## TASK REQUIREMENTS
Leave every picture out, and retype all the remaining records exactly.

## MATERIAL SHOWN
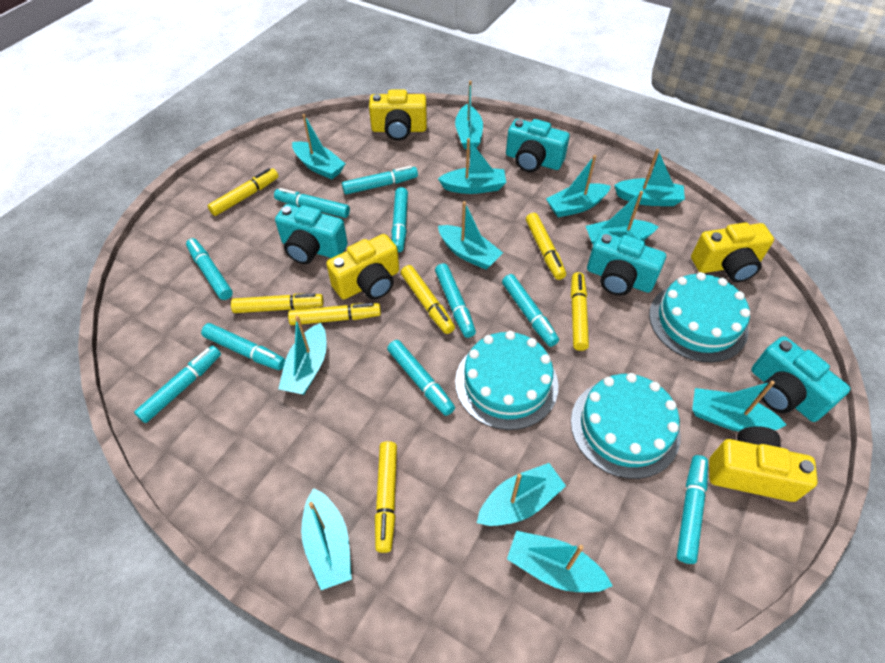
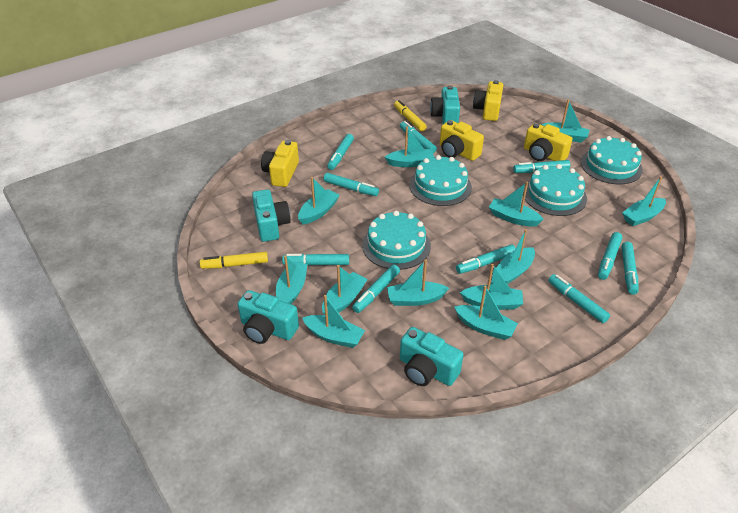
turquoise cake: 3 -> 4
yellow marker: 7 -> 2

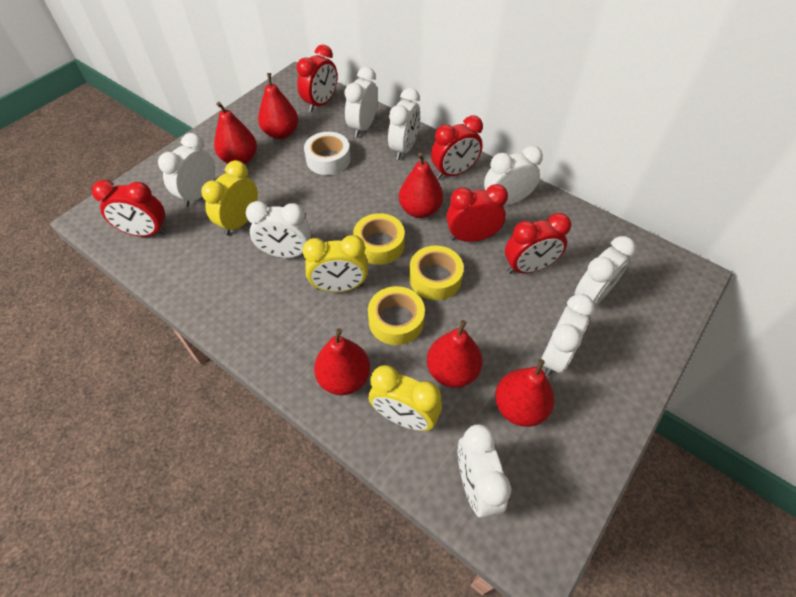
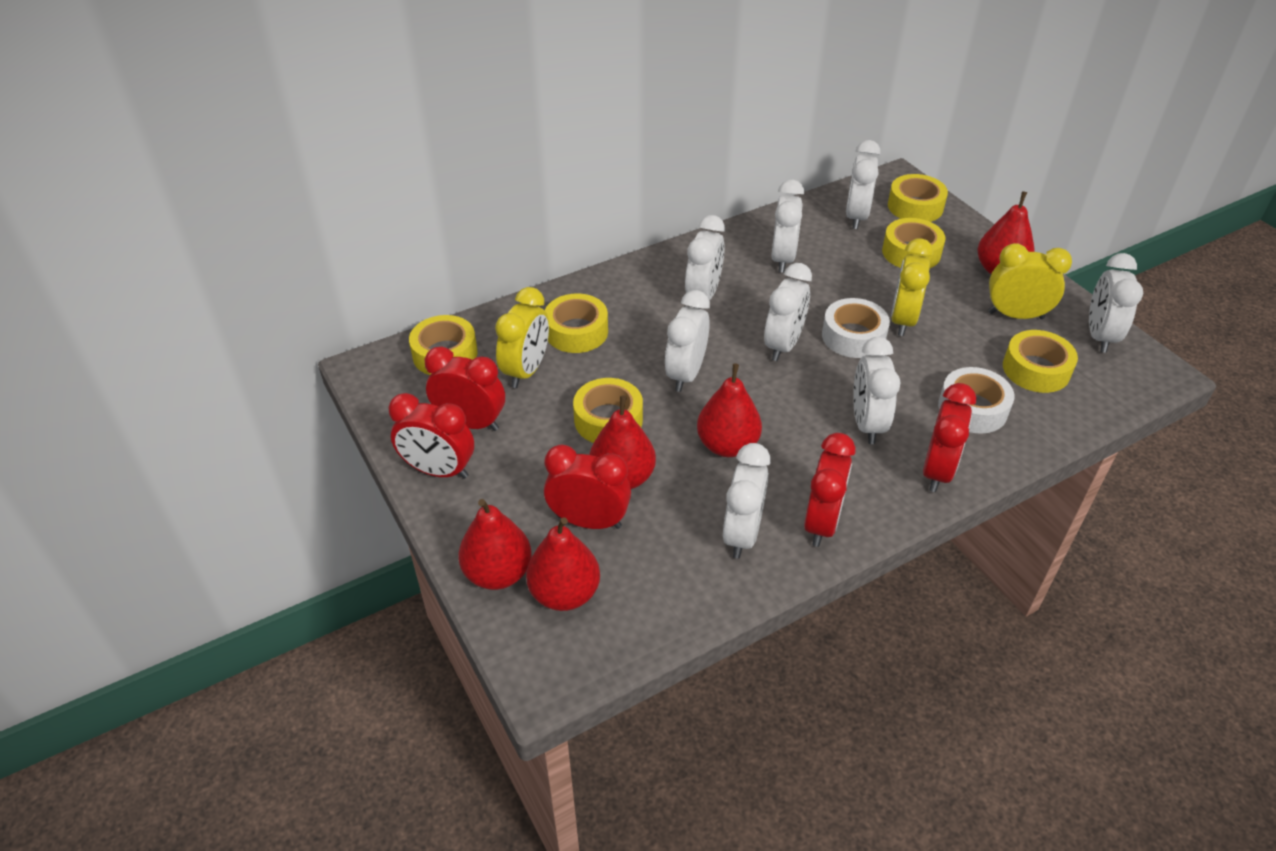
red pear: 6 -> 5
white tape: 1 -> 2
yellow tape: 3 -> 6

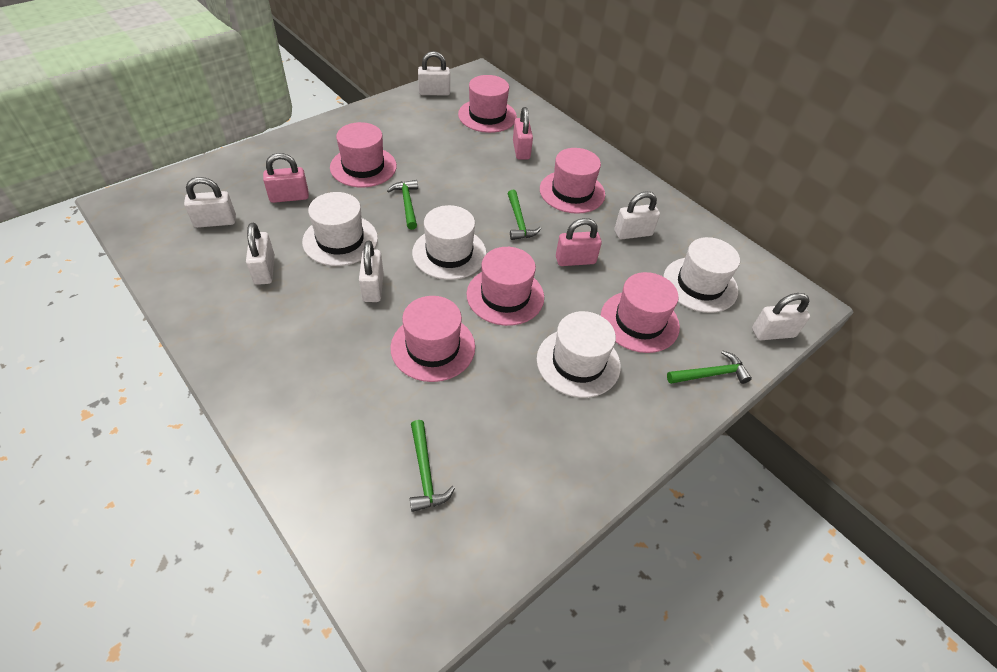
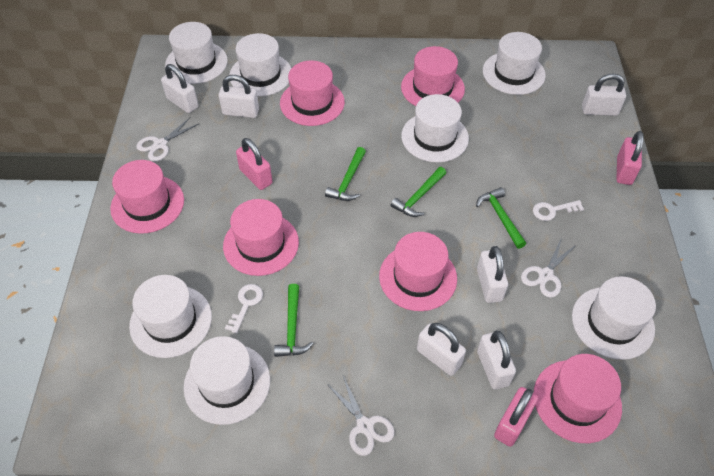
white hat: 4 -> 7
white key: 0 -> 2
white scissors: 0 -> 3

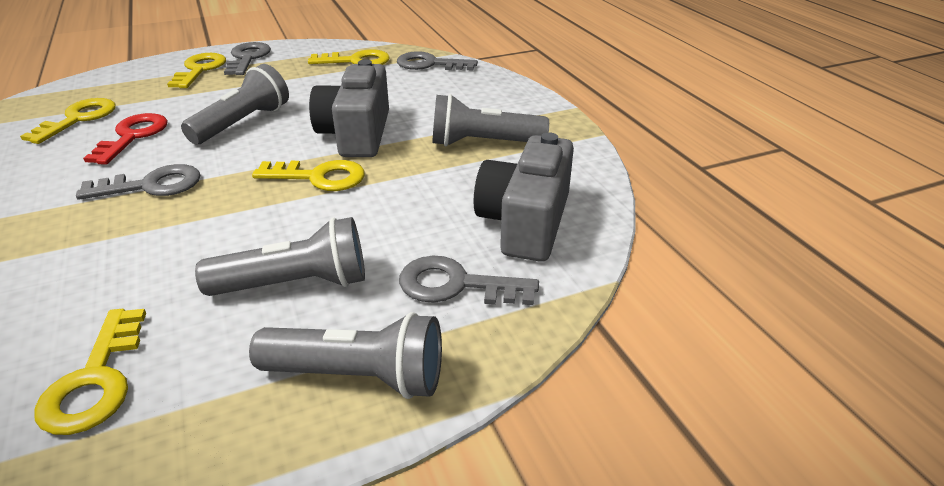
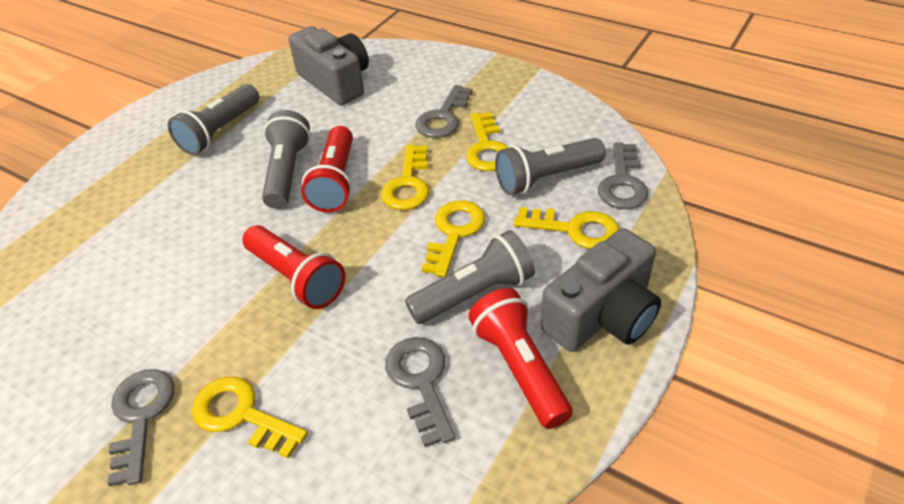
red flashlight: 0 -> 3
red key: 1 -> 0

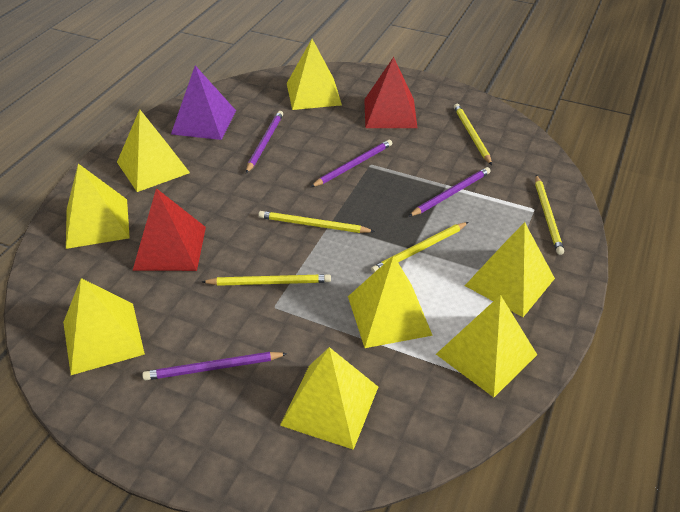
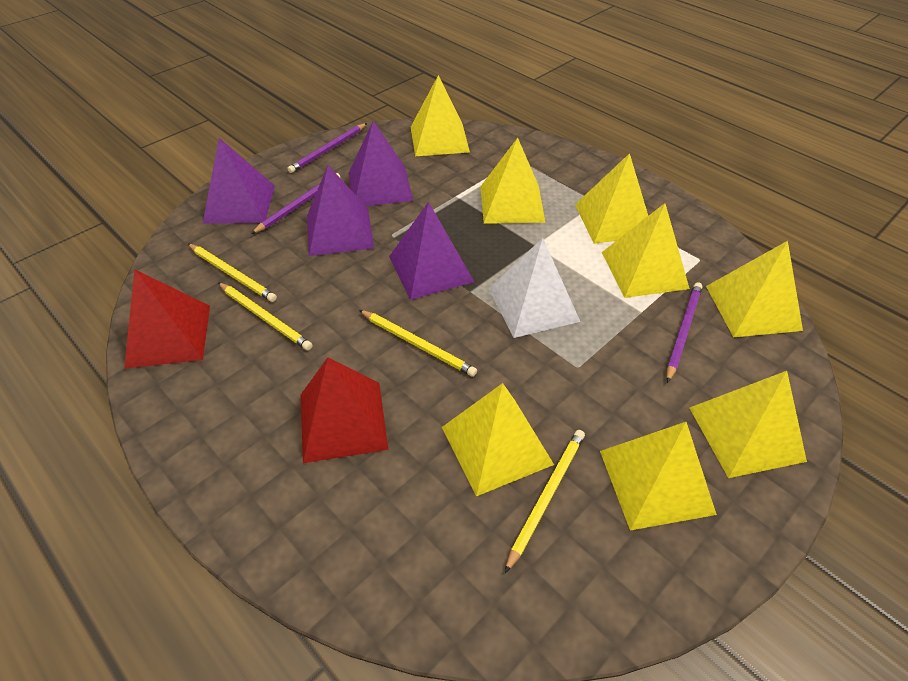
purple pencil: 4 -> 3
purple pyramid: 1 -> 4
white pyramid: 0 -> 1
yellow pencil: 5 -> 4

## YOUR SOLUTION
turquoise cake: 3 -> 4
yellow marker: 7 -> 2

red pear: 6 -> 5
white tape: 1 -> 2
yellow tape: 3 -> 6

white hat: 4 -> 7
white key: 0 -> 2
white scissors: 0 -> 3

red flashlight: 0 -> 3
red key: 1 -> 0

purple pencil: 4 -> 3
purple pyramid: 1 -> 4
white pyramid: 0 -> 1
yellow pencil: 5 -> 4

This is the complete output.